[Items listed in a dataset]
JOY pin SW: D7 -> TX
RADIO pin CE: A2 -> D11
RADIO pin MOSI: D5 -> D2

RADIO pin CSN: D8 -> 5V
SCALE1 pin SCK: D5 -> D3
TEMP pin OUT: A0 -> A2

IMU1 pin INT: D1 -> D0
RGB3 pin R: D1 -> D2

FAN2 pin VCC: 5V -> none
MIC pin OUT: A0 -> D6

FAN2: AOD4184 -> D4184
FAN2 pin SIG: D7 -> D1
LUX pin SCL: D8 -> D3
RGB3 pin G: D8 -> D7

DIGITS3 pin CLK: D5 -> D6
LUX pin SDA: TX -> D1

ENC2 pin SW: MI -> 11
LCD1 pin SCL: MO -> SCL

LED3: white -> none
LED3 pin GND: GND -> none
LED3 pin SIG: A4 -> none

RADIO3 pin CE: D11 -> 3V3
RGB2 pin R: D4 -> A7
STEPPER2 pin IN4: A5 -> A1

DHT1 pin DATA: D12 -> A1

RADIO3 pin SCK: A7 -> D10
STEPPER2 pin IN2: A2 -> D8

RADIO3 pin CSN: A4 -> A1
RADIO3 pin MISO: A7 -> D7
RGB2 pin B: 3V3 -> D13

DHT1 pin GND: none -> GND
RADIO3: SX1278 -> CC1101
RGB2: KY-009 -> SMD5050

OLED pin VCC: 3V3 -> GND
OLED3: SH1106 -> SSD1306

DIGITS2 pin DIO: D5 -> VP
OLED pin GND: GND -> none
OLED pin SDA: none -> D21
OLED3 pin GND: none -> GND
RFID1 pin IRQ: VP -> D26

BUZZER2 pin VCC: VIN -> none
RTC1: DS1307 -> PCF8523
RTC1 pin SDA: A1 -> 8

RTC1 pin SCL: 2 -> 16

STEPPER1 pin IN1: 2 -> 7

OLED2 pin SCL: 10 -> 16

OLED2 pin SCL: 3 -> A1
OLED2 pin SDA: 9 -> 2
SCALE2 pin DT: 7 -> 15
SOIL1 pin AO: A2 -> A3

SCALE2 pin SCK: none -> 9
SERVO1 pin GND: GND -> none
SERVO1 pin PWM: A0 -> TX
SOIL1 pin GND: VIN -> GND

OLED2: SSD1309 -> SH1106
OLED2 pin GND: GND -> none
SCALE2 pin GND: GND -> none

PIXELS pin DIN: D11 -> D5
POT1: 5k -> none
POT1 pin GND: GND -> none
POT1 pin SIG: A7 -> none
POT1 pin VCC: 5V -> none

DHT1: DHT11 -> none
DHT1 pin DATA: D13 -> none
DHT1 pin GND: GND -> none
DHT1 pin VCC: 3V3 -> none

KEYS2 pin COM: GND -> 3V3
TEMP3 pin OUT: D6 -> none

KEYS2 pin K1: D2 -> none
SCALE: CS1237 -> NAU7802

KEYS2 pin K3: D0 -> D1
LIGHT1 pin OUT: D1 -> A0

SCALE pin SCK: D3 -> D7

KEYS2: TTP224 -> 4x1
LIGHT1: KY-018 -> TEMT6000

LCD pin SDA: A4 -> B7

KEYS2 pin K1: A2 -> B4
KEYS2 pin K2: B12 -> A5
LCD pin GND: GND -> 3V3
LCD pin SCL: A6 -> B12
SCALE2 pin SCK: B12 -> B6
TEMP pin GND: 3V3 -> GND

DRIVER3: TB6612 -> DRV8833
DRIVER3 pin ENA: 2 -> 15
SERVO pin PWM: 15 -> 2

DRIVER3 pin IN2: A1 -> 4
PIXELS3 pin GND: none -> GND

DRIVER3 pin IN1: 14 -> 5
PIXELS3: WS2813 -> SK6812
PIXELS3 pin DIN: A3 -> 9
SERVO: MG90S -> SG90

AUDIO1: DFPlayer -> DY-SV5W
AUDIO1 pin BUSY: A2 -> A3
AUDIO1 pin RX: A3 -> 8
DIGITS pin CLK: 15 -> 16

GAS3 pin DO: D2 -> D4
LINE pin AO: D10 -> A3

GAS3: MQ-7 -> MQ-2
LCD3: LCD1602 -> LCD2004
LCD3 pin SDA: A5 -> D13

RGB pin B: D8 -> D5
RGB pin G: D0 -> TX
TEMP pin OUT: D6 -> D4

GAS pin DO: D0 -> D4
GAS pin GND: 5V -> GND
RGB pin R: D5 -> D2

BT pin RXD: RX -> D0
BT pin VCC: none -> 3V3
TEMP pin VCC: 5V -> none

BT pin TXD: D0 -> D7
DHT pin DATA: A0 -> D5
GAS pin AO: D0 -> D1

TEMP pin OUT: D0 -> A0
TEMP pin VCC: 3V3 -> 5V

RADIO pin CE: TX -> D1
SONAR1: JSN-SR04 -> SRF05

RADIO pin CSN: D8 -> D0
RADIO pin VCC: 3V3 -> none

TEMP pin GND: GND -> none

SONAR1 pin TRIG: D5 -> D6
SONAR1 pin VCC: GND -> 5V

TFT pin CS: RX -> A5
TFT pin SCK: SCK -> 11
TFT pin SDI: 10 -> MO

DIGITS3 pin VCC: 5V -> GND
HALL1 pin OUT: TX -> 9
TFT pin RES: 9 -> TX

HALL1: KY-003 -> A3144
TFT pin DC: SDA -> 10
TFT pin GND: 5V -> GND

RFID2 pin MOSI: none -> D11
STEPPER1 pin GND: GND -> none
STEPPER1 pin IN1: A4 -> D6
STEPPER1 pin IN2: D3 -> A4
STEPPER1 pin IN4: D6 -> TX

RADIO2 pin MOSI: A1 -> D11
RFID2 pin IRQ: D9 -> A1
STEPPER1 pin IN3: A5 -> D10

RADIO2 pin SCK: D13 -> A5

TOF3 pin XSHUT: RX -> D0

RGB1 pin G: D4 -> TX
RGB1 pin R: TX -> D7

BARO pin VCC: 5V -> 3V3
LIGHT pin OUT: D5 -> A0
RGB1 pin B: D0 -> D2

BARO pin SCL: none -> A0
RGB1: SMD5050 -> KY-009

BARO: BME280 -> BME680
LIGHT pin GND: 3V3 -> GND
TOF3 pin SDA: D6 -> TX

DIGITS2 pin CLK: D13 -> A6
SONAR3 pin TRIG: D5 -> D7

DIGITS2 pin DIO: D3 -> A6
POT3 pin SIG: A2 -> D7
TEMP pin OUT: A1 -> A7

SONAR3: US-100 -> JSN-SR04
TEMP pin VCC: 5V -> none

**Exercise requirements:** Please output the complete set of records above without any alteration.

**Exercise output:**
JOY pin SW: D7 -> TX
RADIO pin CE: A2 -> D11
RADIO pin MOSI: D5 -> D2

RADIO pin CSN: D8 -> 5V
SCALE1 pin SCK: D5 -> D3
TEMP pin OUT: A0 -> A2

IMU1 pin INT: D1 -> D0
RGB3 pin R: D1 -> D2

FAN2 pin VCC: 5V -> none
MIC pin OUT: A0 -> D6

FAN2: AOD4184 -> D4184
FAN2 pin SIG: D7 -> D1
LUX pin SCL: D8 -> D3
RGB3 pin G: D8 -> D7

DIGITS3 pin CLK: D5 -> D6
LUX pin SDA: TX -> D1

ENC2 pin SW: MI -> 11
LCD1 pin SCL: MO -> SCL

LED3: white -> none
LED3 pin GND: GND -> none
LED3 pin SIG: A4 -> none

RADIO3 pin CE: D11 -> 3V3
RGB2 pin R: D4 -> A7
STEPPER2 pin IN4: A5 -> A1

DHT1 pin DATA: D12 -> A1

RADIO3 pin SCK: A7 -> D10
STEPPER2 pin IN2: A2 -> D8

RADIO3 pin CSN: A4 -> A1
RADIO3 pin MISO: A7 -> D7
RGB2 pin B: 3V3 -> D13

DHT1 pin GND: none -> GND
RADIO3: SX1278 -> CC1101
RGB2: KY-009 -> SMD5050

OLED pin VCC: 3V3 -> GND
OLED3: SH1106 -> SSD1306

DIGITS2 pin DIO: D5 -> VP
OLED pin GND: GND -> none
OLED pin SDA: none -> D21
OLED3 pin GND: none -> GND
RFID1 pin IRQ: VP -> D26

BUZZER2 pin VCC: VIN -> none
RTC1: DS1307 -> PCF8523
RTC1 pin SDA: A1 -> 8

RTC1 pin SCL: 2 -> 16

STEPPER1 pin IN1: 2 -> 7

OLED2 pin SCL: 10 -> 16

OLED2 pin SCL: 3 -> A1
OLED2 pin SDA: 9 -> 2
SCALE2 pin DT: 7 -> 15
SOIL1 pin AO: A2 -> A3

SCALE2 pin SCK: none -> 9
SERVO1 pin GND: GND -> none
SERVO1 pin PWM: A0 -> TX
SOIL1 pin GND: VIN -> GND

OLED2: SSD1309 -> SH1106
OLED2 pin GND: GND -> none
SCALE2 pin GND: GND -> none

PIXELS pin DIN: D11 -> D5
POT1: 5k -> none
POT1 pin GND: GND -> none
POT1 pin SIG: A7 -> none
POT1 pin VCC: 5V -> none

DHT1: DHT11 -> none
DHT1 pin DATA: D13 -> none
DHT1 pin GND: GND -> none
DHT1 pin VCC: 3V3 -> none

KEYS2 pin COM: GND -> 3V3
TEMP3 pin OUT: D6 -> none

KEYS2 pin K1: D2 -> none
SCALE: CS1237 -> NAU7802

KEYS2 pin K3: D0 -> D1
LIGHT1 pin OUT: D1 -> A0

SCALE pin SCK: D3 -> D7

KEYS2: TTP224 -> 4x1
LIGHT1: KY-018 -> TEMT6000

LCD pin SDA: A4 -> B7

KEYS2 pin K1: A2 -> B4
KEYS2 pin K2: B12 -> A5
LCD pin GND: GND -> 3V3
LCD pin SCL: A6 -> B12
SCALE2 pin SCK: B12 -> B6
TEMP pin GND: 3V3 -> GND

DRIVER3: TB6612 -> DRV8833
DRIVER3 pin ENA: 2 -> 15
SERVO pin PWM: 15 -> 2

DRIVER3 pin IN2: A1 -> 4
PIXELS3 pin GND: none -> GND

DRIVER3 pin IN1: 14 -> 5
PIXELS3: WS2813 -> SK6812
PIXELS3 pin DIN: A3 -> 9
SERVO: MG90S -> SG90

AUDIO1: DFPlayer -> DY-SV5W
AUDIO1 pin BUSY: A2 -> A3
AUDIO1 pin RX: A3 -> 8
DIGITS pin CLK: 15 -> 16

GAS3 pin DO: D2 -> D4
LINE pin AO: D10 -> A3

GAS3: MQ-7 -> MQ-2
LCD3: LCD1602 -> LCD2004
LCD3 pin SDA: A5 -> D13

RGB pin B: D8 -> D5
RGB pin G: D0 -> TX
TEMP pin OUT: D6 -> D4

GAS pin DO: D0 -> D4
GAS pin GND: 5V -> GND
RGB pin R: D5 -> D2

BT pin RXD: RX -> D0
BT pin VCC: none -> 3V3
TEMP pin VCC: 5V -> none

BT pin TXD: D0 -> D7
DHT pin DATA: A0 -> D5
GAS pin AO: D0 -> D1

TEMP pin OUT: D0 -> A0
TEMP pin VCC: 3V3 -> 5V

RADIO pin CE: TX -> D1
SONAR1: JSN-SR04 -> SRF05

RADIO pin CSN: D8 -> D0
RADIO pin VCC: 3V3 -> none

TEMP pin GND: GND -> none

SONAR1 pin TRIG: D5 -> D6
SONAR1 pin VCC: GND -> 5V

TFT pin CS: RX -> A5
TFT pin SCK: SCK -> 11
TFT pin SDI: 10 -> MO

DIGITS3 pin VCC: 5V -> GND
HALL1 pin OUT: TX -> 9
TFT pin RES: 9 -> TX

HALL1: KY-003 -> A3144
TFT pin DC: SDA -> 10
TFT pin GND: 5V -> GND

RFID2 pin MOSI: none -> D11
STEPPER1 pin GND: GND -> none
STEPPER1 pin IN1: A4 -> D6
STEPPER1 pin IN2: D3 -> A4
STEPPER1 pin IN4: D6 -> TX

RADIO2 pin MOSI: A1 -> D11
RFID2 pin IRQ: D9 -> A1
STEPPER1 pin IN3: A5 -> D10

RADIO2 pin SCK: D13 -> A5

TOF3 pin XSHUT: RX -> D0

RGB1 pin G: D4 -> TX
RGB1 pin R: TX -> D7

BARO pin VCC: 5V -> 3V3
LIGHT pin OUT: D5 -> A0
RGB1 pin B: D0 -> D2

BARO pin SCL: none -> A0
RGB1: SMD5050 -> KY-009

BARO: BME280 -> BME680
LIGHT pin GND: 3V3 -> GND
TOF3 pin SDA: D6 -> TX

DIGITS2 pin CLK: D13 -> A6
SONAR3 pin TRIG: D5 -> D7

DIGITS2 pin DIO: D3 -> A6
POT3 pin SIG: A2 -> D7
TEMP pin OUT: A1 -> A7

SONAR3: US-100 -> JSN-SR04
TEMP pin VCC: 5V -> none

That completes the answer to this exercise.